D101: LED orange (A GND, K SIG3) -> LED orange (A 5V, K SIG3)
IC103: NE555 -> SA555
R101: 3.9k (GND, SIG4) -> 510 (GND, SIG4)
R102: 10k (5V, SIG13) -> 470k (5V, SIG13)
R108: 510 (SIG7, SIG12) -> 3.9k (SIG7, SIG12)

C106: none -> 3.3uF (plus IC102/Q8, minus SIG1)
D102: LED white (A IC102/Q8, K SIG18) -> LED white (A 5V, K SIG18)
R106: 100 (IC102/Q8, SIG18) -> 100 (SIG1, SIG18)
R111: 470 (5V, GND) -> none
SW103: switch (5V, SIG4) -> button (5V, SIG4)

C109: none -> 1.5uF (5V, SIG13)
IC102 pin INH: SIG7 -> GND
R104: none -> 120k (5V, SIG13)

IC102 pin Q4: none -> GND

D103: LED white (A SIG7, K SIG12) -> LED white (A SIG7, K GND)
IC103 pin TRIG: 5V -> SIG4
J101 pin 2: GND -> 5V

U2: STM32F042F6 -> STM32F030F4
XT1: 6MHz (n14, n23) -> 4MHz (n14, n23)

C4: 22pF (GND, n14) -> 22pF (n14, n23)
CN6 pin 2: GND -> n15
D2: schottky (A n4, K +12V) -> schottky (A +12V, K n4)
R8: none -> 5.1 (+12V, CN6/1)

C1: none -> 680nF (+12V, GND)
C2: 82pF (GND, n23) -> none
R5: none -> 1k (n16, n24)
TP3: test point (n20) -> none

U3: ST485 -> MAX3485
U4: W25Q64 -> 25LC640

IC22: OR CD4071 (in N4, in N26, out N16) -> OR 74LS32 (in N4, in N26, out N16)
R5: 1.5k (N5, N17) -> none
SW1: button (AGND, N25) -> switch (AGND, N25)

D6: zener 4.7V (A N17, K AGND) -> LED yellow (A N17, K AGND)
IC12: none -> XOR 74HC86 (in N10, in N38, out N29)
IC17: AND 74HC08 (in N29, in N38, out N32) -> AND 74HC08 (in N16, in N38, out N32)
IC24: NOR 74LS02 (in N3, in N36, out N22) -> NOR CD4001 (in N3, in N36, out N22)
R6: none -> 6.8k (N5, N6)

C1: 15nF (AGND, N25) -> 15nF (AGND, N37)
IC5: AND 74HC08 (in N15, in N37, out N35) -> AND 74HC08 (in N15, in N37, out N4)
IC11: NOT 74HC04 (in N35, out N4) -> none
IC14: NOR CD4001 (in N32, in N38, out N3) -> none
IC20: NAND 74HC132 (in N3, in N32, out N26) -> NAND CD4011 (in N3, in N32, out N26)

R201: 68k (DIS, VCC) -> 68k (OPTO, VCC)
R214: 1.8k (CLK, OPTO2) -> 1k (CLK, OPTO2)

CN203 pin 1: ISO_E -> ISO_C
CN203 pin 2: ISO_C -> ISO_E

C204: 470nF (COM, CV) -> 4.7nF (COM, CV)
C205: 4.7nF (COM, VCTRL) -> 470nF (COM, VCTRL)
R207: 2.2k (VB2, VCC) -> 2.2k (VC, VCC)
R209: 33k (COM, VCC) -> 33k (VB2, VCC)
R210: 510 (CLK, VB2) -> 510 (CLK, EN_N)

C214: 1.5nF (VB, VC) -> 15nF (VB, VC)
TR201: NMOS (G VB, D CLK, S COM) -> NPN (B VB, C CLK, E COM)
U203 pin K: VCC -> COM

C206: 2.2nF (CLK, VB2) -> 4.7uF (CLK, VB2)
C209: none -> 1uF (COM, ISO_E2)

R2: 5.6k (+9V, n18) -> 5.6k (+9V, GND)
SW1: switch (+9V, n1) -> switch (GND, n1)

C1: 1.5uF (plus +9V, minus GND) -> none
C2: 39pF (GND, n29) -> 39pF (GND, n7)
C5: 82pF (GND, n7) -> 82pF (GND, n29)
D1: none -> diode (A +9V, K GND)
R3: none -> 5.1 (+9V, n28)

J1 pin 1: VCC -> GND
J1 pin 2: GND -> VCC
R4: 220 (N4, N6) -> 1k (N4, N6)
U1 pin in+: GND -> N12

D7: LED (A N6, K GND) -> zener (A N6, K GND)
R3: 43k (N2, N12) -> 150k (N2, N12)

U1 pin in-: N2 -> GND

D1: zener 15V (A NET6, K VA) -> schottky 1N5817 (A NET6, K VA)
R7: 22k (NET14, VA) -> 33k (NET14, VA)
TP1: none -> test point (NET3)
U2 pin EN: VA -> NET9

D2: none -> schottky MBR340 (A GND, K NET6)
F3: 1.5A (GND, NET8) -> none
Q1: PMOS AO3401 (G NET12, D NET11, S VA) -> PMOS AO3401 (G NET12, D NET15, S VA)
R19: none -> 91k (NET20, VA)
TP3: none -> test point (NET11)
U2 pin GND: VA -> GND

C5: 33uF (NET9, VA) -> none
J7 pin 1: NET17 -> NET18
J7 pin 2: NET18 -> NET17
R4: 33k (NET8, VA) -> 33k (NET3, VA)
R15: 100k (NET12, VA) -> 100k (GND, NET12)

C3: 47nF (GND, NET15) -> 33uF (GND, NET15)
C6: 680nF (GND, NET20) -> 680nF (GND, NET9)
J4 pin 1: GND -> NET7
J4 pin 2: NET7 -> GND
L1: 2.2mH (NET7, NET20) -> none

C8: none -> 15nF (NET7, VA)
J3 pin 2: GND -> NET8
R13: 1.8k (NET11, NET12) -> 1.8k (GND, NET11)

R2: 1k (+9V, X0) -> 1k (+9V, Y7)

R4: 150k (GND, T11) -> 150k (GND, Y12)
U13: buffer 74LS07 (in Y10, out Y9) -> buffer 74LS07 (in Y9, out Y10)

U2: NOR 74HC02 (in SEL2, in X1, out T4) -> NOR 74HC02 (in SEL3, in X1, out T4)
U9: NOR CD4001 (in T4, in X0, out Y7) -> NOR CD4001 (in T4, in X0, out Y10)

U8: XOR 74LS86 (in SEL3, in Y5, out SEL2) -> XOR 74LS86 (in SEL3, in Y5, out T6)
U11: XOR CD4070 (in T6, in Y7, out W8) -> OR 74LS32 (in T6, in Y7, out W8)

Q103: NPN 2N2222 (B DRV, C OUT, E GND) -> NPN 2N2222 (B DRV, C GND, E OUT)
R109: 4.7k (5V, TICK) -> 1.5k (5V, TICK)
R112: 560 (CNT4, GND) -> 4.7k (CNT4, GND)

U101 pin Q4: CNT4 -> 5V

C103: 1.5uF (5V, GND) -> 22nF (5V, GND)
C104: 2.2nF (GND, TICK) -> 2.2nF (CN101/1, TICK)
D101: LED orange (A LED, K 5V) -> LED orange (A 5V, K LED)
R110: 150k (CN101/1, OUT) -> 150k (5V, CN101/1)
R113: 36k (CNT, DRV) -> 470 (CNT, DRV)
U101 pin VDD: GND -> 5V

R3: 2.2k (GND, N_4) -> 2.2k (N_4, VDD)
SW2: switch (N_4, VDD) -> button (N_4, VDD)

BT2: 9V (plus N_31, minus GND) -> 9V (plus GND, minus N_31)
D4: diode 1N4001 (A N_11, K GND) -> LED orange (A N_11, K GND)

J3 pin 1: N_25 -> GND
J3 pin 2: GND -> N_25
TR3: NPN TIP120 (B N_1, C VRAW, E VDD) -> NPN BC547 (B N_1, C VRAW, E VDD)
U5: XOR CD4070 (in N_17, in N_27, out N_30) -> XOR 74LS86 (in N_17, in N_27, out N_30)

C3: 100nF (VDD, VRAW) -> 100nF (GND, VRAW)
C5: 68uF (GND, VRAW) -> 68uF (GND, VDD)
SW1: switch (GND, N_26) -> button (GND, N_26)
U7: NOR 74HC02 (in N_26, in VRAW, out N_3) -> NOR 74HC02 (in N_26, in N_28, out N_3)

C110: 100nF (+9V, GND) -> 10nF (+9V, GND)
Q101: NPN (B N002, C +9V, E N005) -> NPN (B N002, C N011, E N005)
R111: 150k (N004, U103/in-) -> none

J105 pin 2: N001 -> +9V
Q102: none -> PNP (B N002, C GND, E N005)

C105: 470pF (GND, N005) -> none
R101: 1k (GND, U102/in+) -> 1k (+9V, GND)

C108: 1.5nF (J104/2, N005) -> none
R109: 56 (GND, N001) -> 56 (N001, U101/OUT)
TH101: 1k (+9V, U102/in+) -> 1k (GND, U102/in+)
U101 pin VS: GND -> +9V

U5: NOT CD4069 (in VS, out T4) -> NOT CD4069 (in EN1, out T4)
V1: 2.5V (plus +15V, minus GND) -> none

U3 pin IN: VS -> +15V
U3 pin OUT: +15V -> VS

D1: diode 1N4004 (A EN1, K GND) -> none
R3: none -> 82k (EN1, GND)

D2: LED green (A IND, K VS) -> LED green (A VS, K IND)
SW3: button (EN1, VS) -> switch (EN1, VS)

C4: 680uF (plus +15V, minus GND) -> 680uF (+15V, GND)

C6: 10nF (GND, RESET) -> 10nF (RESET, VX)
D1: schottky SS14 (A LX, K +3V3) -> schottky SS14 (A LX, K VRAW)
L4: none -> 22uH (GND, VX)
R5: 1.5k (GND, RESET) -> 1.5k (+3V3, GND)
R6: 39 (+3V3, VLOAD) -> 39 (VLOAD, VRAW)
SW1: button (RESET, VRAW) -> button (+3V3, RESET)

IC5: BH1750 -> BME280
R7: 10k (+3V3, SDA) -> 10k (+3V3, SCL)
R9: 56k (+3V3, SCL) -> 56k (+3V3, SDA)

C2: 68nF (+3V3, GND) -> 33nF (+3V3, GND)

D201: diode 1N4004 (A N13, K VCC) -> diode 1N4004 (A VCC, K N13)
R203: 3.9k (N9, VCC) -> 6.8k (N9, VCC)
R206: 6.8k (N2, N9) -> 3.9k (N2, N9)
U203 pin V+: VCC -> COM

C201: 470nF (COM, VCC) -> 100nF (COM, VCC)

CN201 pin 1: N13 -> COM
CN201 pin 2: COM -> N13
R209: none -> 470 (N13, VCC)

☆ ☆ ☆ ☆ ☆ ☆ ☆

◆ TASK TO COMPLETE: Among the lines above, find those with the string "RESET" and copy them.

◆ RESPONSE TO THE TASK:
C6: 10nF (GND, RESET) -> 10nF (RESET, VX)
R5: 1.5k (GND, RESET) -> 1.5k (+3V3, GND)
SW1: button (RESET, VRAW) -> button (+3V3, RESET)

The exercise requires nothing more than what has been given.